> Exercise details
Once you reach the line that contains "DIGITS3 pin DIO: D5 -> D7", retype it and every line after it exactly, ending with the last line of the entries.

> Entries shown
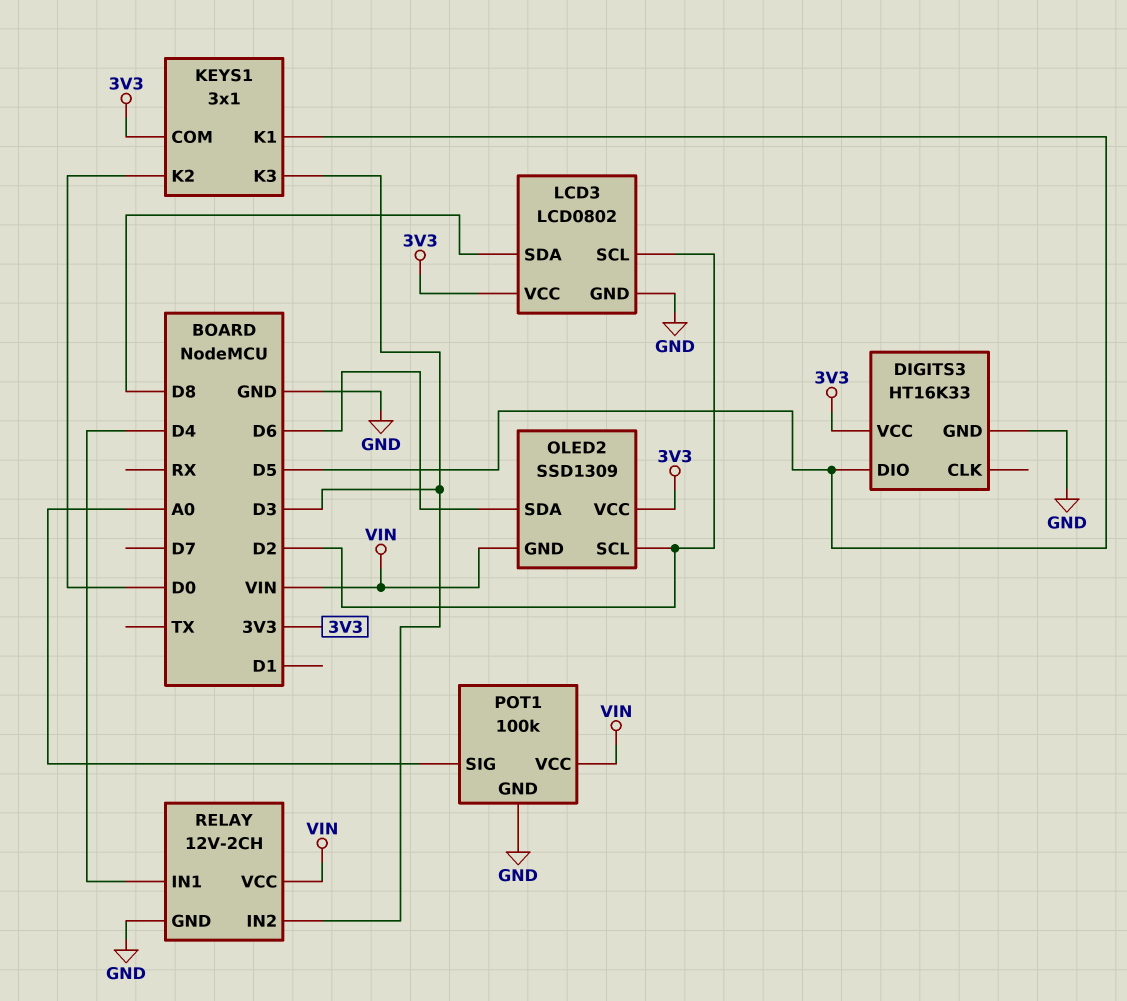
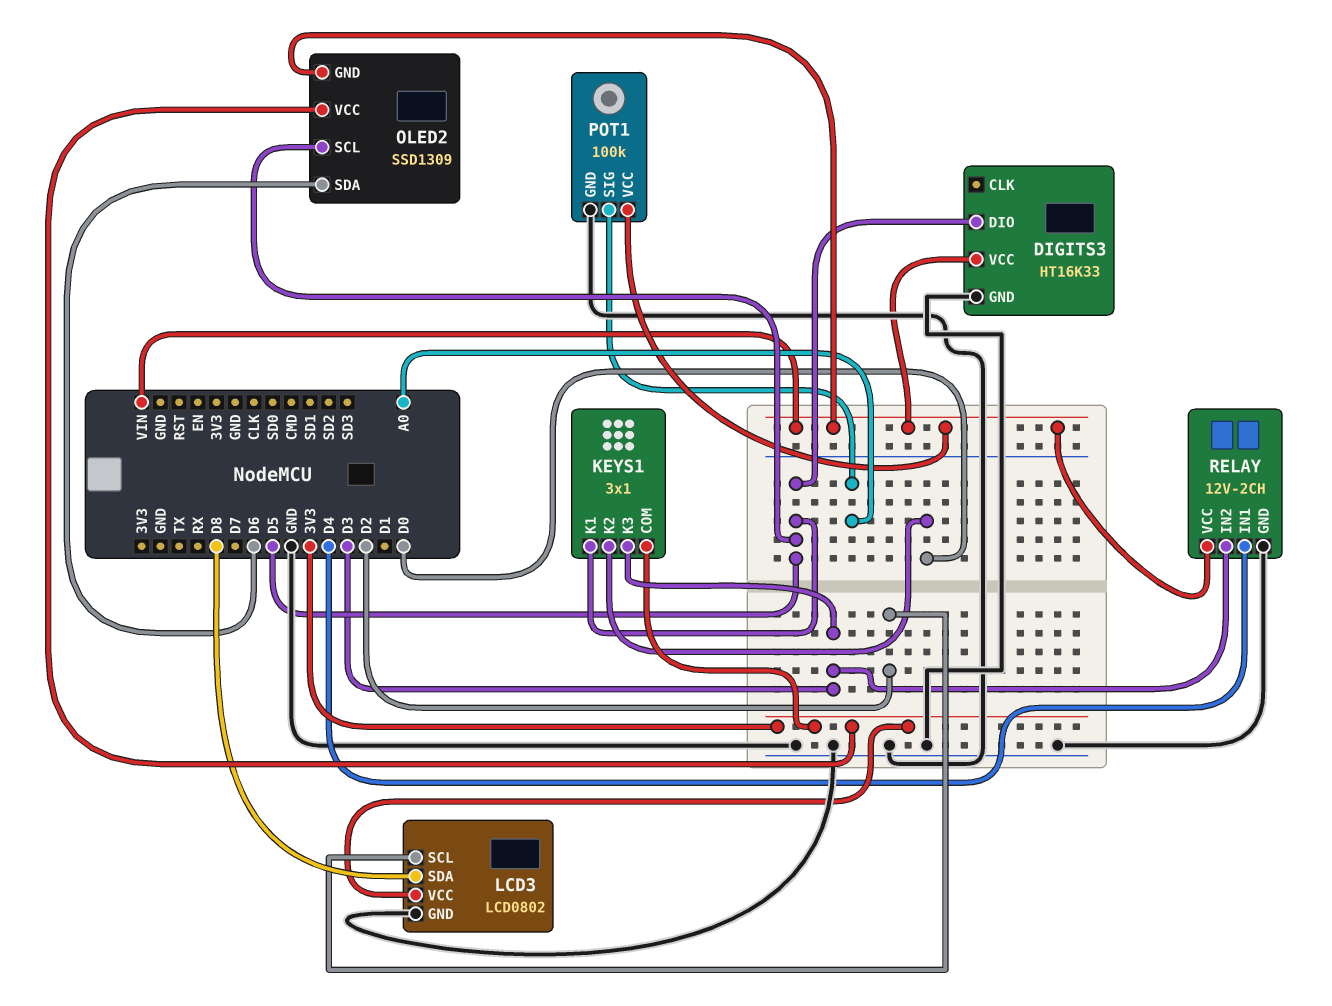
DIGITS3 pin VCC: 3V3 -> VIN
OLED2 pin SCL: D2 -> D5

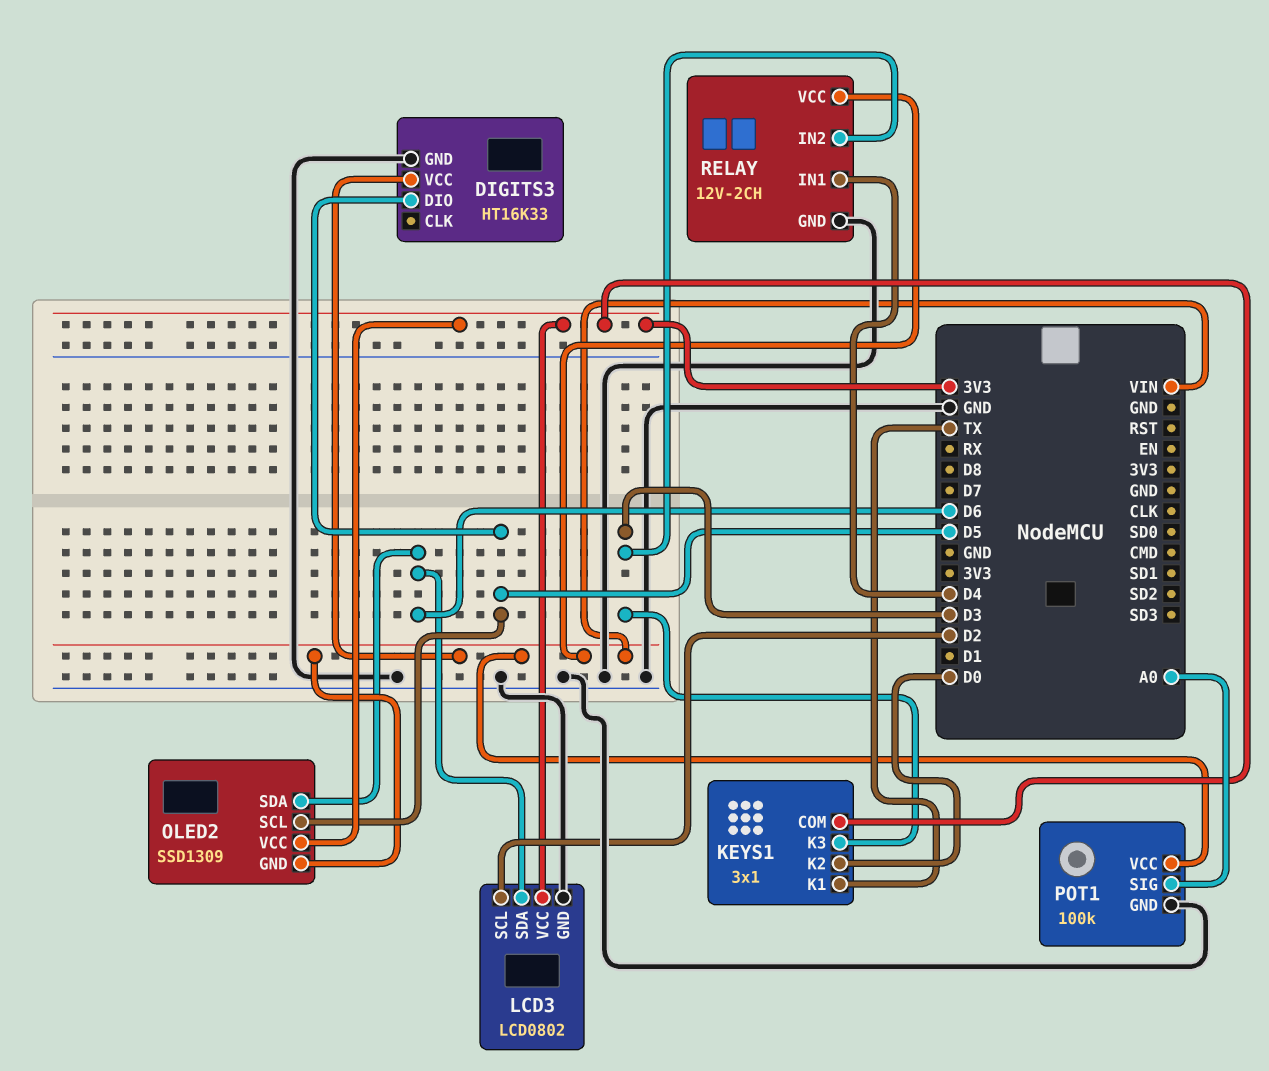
KEYS1 pin K1: D5 -> TX
LCD3 pin SDA: D8 -> D6

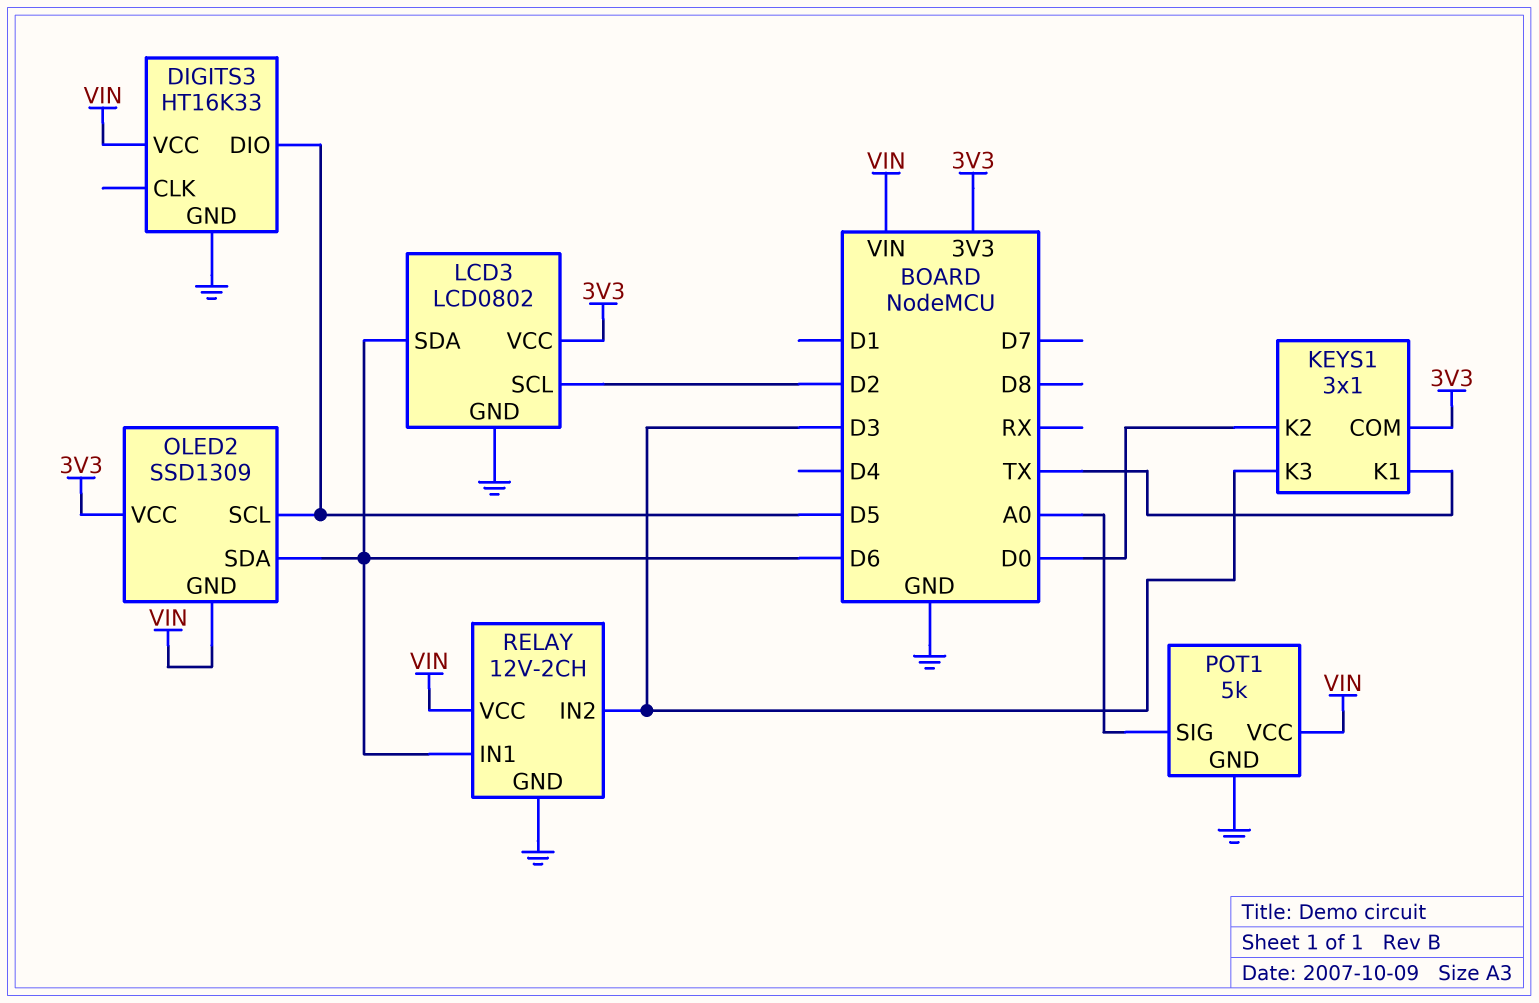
POT1: 100k -> 5k
RELAY pin IN1: D4 -> D6

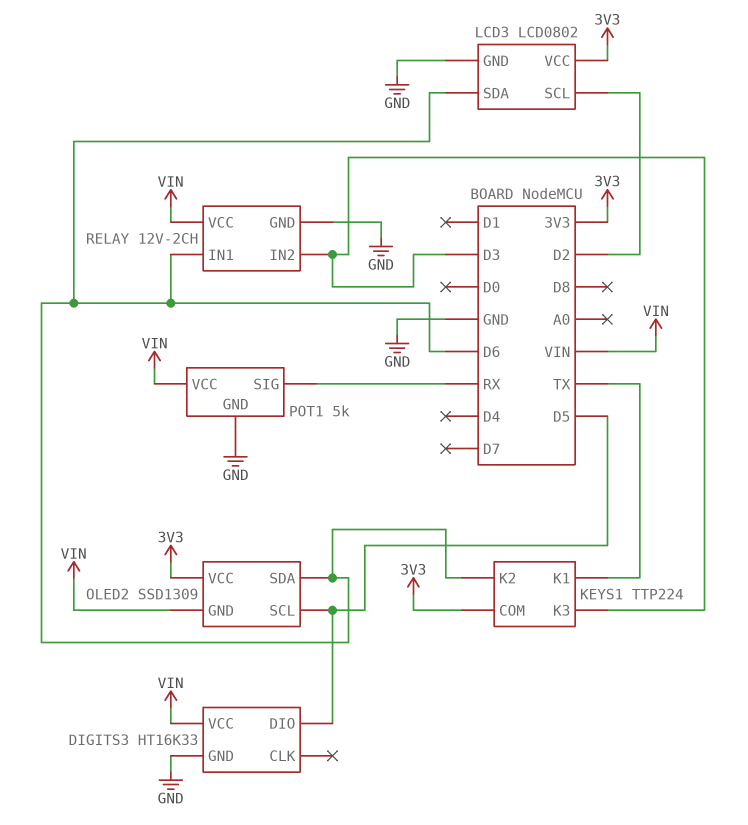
KEYS1: 3x1 -> TTP224
KEYS1 pin K2: D0 -> D6
POT1 pin SIG: A0 -> RX

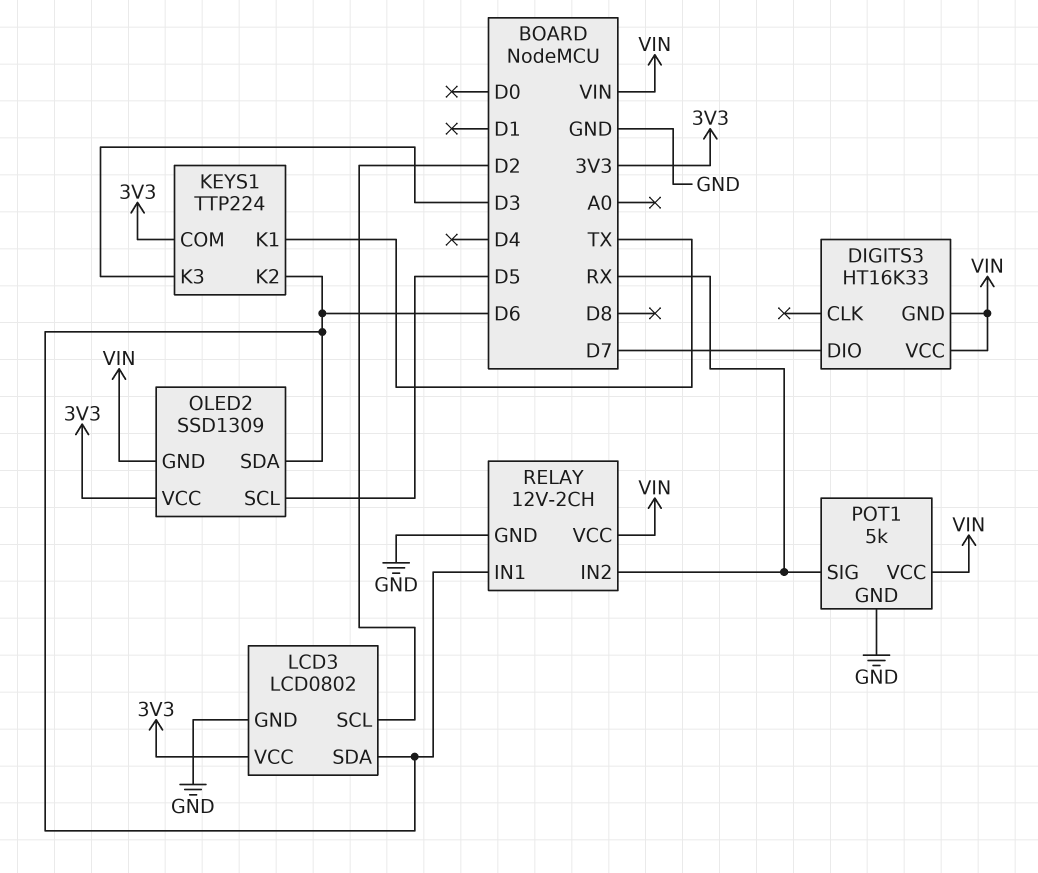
DIGITS3 pin DIO: D5 -> D7
DIGITS3 pin GND: GND -> VIN
RELAY pin IN2: D3 -> RX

> Result for this task
DIGITS3 pin DIO: D5 -> D7
DIGITS3 pin GND: GND -> VIN
RELAY pin IN2: D3 -> RX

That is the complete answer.